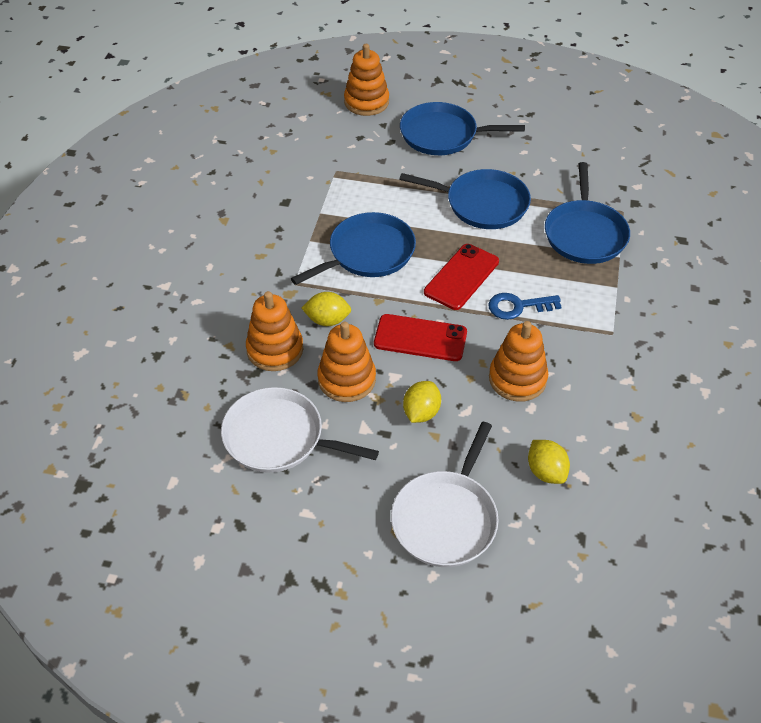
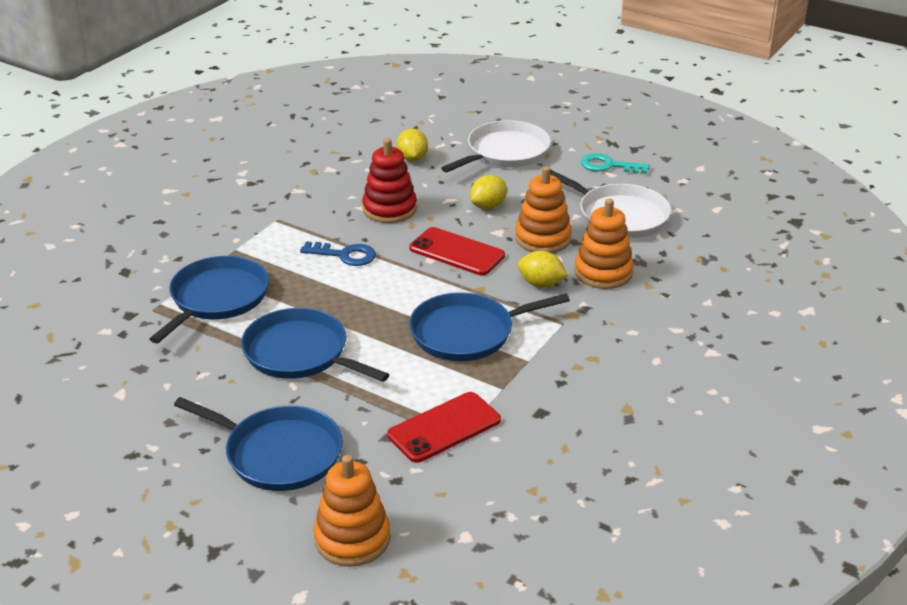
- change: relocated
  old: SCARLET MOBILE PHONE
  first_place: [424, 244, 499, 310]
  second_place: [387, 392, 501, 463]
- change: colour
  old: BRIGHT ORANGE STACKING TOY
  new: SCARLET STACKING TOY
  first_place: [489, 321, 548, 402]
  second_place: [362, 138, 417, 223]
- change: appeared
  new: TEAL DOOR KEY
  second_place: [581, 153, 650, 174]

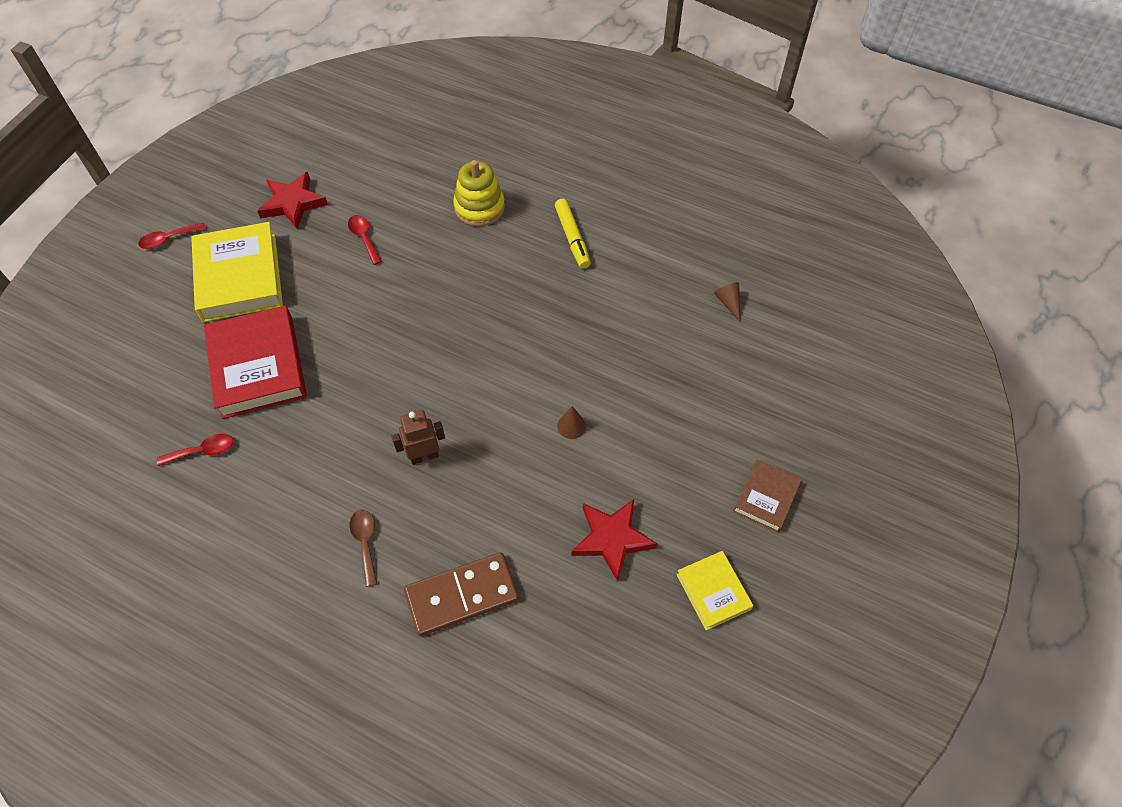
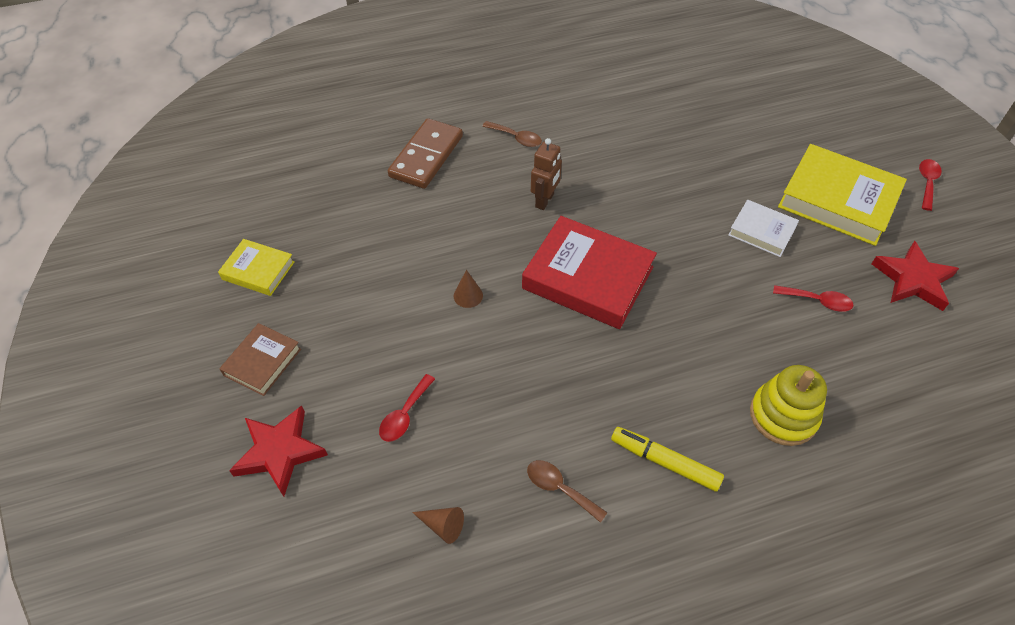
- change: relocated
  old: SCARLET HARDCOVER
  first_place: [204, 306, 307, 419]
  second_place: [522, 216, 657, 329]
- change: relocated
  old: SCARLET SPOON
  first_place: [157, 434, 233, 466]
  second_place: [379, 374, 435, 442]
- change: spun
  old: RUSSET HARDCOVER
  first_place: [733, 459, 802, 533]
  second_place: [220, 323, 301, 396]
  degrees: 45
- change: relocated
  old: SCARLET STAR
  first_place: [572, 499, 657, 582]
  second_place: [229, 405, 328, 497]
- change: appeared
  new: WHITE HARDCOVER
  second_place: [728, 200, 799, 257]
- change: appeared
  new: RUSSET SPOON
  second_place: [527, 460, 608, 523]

_What to do_. Copy each line of the listing that carries the word "STACKING".

_Your solution_.
  old: BRIGHT ORANGE STACKING TOY
  new: SCARLET STACKING TOY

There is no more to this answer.